> **Records for this task**
Segment Open
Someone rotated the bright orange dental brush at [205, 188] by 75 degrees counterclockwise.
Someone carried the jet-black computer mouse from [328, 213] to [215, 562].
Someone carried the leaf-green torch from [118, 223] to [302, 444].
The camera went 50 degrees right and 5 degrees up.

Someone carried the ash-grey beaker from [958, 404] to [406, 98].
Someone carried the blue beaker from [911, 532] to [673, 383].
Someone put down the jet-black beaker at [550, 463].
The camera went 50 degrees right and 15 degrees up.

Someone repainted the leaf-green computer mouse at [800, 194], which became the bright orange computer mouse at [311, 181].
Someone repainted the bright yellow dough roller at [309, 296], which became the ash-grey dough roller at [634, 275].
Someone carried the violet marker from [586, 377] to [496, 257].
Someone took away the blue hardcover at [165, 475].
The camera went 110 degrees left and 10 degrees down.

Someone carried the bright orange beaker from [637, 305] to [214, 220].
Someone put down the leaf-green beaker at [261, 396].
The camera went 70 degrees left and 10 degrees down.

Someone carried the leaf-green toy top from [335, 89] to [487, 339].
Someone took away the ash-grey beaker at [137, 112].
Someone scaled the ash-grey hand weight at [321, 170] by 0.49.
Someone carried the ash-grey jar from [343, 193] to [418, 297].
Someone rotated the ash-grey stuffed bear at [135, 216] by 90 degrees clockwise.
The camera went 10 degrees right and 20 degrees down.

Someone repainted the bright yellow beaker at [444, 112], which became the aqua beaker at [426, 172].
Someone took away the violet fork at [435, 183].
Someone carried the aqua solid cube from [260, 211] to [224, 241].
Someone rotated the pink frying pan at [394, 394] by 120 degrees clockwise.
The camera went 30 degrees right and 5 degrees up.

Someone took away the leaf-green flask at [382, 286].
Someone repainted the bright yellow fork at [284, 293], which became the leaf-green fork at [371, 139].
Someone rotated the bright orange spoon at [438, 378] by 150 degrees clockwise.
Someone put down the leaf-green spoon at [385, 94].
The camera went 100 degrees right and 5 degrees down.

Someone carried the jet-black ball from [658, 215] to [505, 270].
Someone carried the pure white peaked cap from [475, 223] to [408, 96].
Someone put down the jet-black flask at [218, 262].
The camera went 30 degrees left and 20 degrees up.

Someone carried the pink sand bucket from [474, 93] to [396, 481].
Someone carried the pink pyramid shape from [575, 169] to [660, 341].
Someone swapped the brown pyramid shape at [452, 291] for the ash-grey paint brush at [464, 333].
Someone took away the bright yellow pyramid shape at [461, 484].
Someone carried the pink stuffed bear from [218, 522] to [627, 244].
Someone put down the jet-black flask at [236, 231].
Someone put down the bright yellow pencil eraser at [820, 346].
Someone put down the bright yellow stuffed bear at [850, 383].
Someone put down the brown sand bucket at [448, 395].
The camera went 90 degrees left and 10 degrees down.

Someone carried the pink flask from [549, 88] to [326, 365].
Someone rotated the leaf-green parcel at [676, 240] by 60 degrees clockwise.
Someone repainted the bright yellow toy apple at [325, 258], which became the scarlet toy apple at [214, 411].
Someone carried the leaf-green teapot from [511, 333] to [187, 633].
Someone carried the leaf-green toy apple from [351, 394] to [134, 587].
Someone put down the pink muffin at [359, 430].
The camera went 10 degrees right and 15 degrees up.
Segment Closed
Take every line from the listing above that includes the word "spoon" and copy it.

> **Task answer**
Someone rotated the bright orange spoon at [438, 378] by 150 degrees clockwise.
Someone put down the leaf-green spoon at [385, 94].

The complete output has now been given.